### Excerpted data:

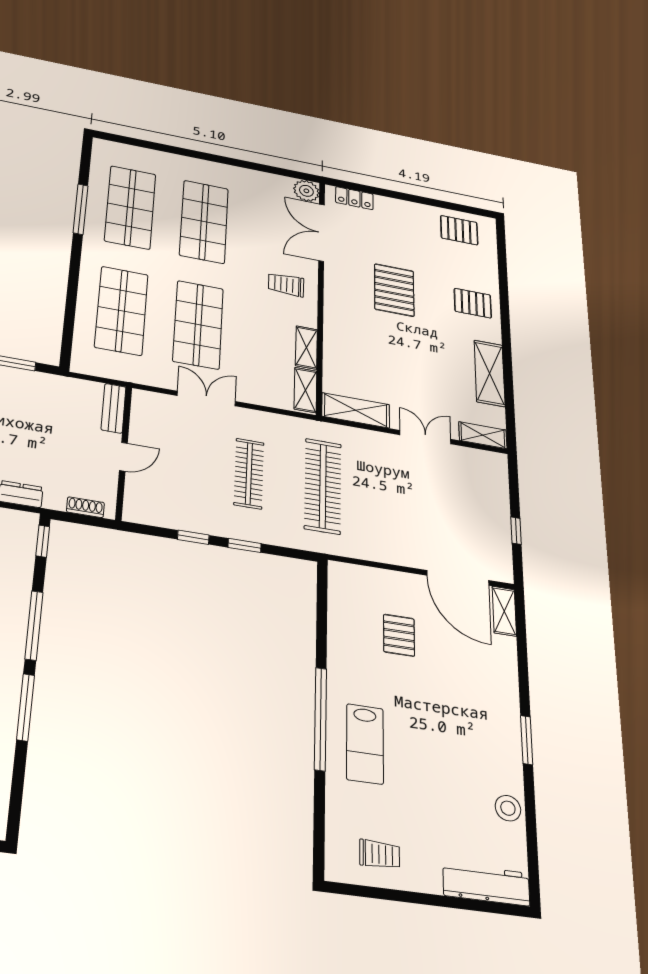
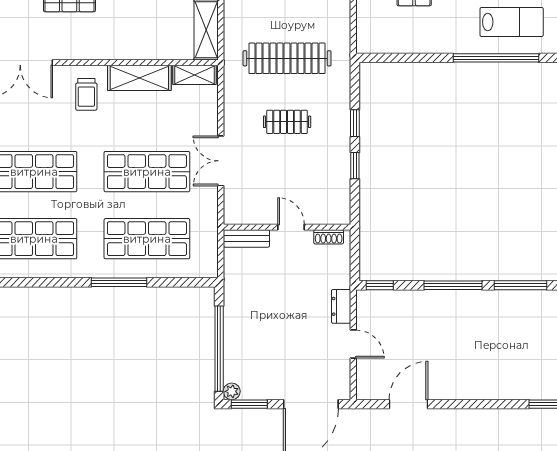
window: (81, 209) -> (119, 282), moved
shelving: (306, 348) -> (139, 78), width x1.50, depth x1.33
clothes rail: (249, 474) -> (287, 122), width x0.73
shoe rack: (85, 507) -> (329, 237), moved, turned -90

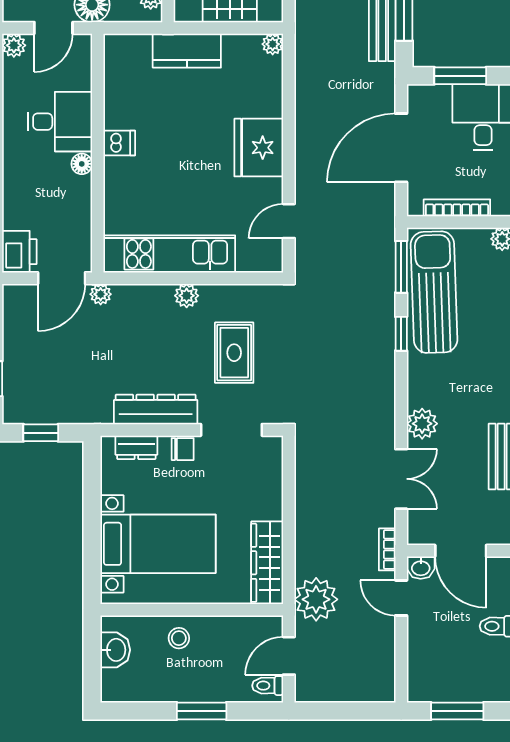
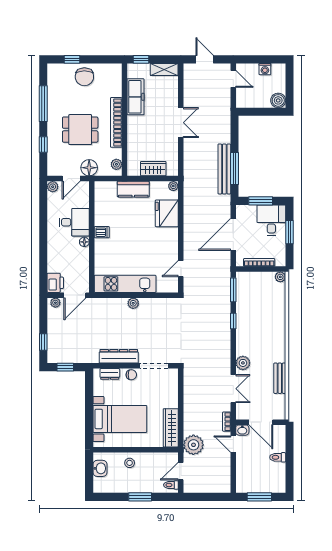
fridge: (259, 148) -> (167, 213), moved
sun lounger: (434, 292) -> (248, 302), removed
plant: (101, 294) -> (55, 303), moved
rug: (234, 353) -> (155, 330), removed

### Instruction:
Reproduce every entry above in full and exactly, though not its pictures.

### Exercise output:
window: (81, 209) -> (119, 282), moved
shelving: (306, 348) -> (139, 78), width x1.50, depth x1.33
clothes rail: (249, 474) -> (287, 122), width x0.73
shoe rack: (85, 507) -> (329, 237), moved, turned -90

fridge: (259, 148) -> (167, 213), moved
sun lounger: (434, 292) -> (248, 302), removed
plant: (101, 294) -> (55, 303), moved
rug: (234, 353) -> (155, 330), removed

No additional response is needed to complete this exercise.